### MATERIAL TO PROCESS
----
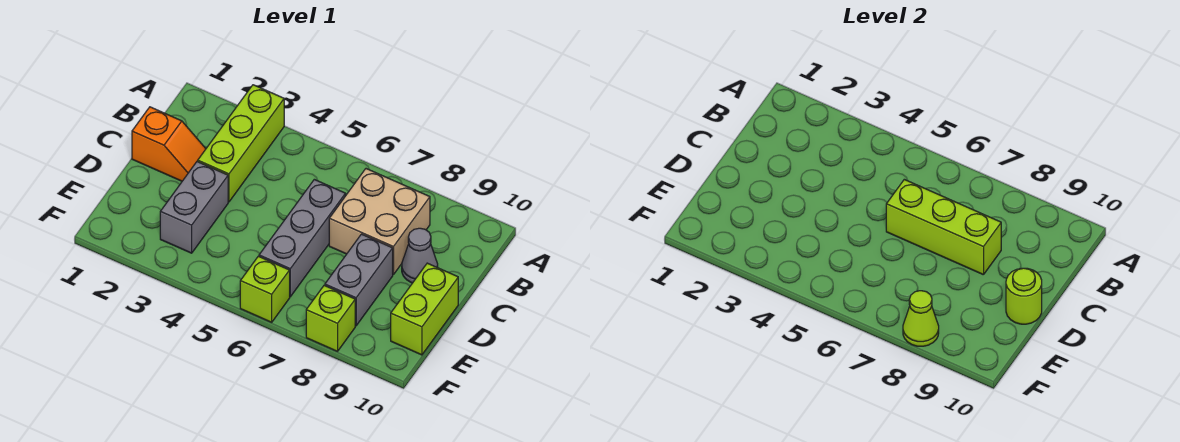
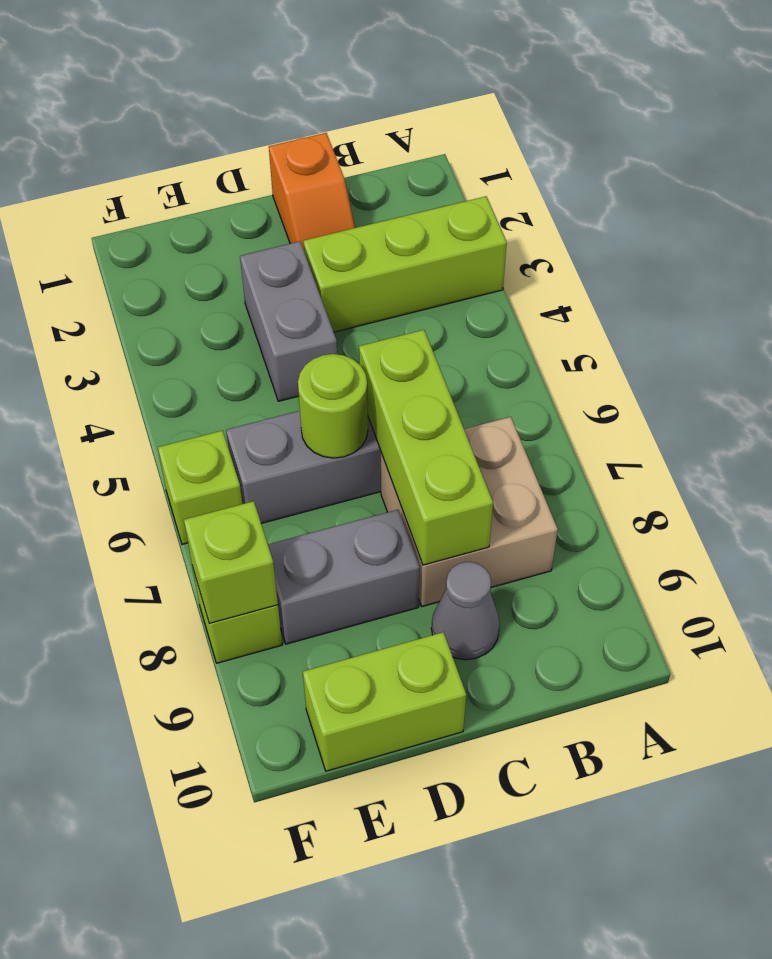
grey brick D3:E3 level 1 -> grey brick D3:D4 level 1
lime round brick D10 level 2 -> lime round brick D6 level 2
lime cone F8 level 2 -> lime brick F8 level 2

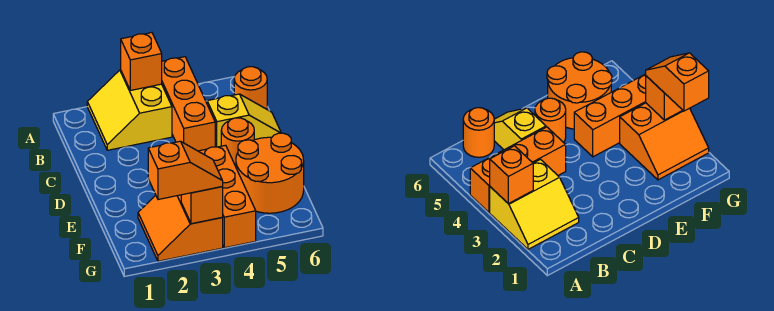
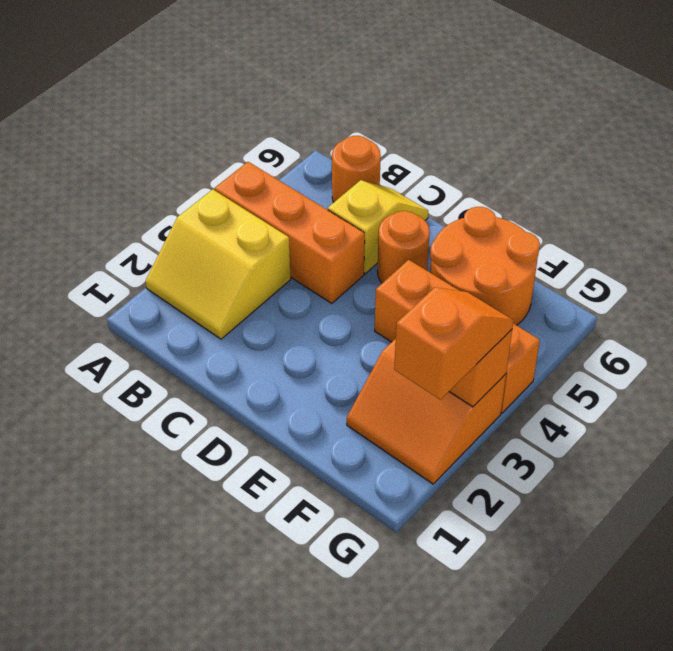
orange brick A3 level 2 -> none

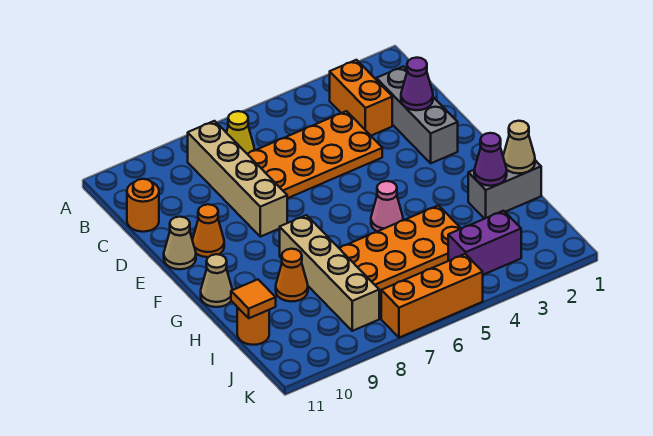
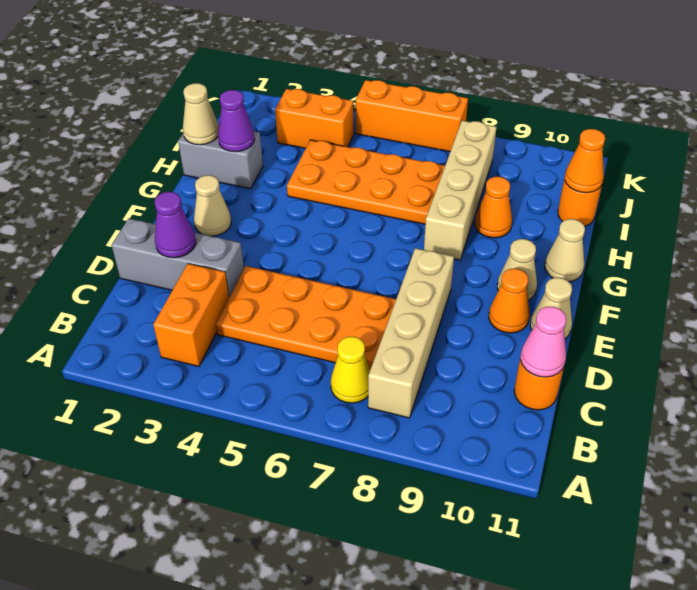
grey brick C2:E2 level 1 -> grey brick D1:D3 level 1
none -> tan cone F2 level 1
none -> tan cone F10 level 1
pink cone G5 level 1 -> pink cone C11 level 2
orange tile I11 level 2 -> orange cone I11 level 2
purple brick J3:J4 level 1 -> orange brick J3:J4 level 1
----
Please output every line of the listing as it stands, and omit its images.

grey brick D3:E3 level 1 -> grey brick D3:D4 level 1
lime round brick D10 level 2 -> lime round brick D6 level 2
lime cone F8 level 2 -> lime brick F8 level 2

orange brick A3 level 2 -> none

grey brick C2:E2 level 1 -> grey brick D1:D3 level 1
none -> tan cone F2 level 1
none -> tan cone F10 level 1
pink cone G5 level 1 -> pink cone C11 level 2
orange tile I11 level 2 -> orange cone I11 level 2
purple brick J3:J4 level 1 -> orange brick J3:J4 level 1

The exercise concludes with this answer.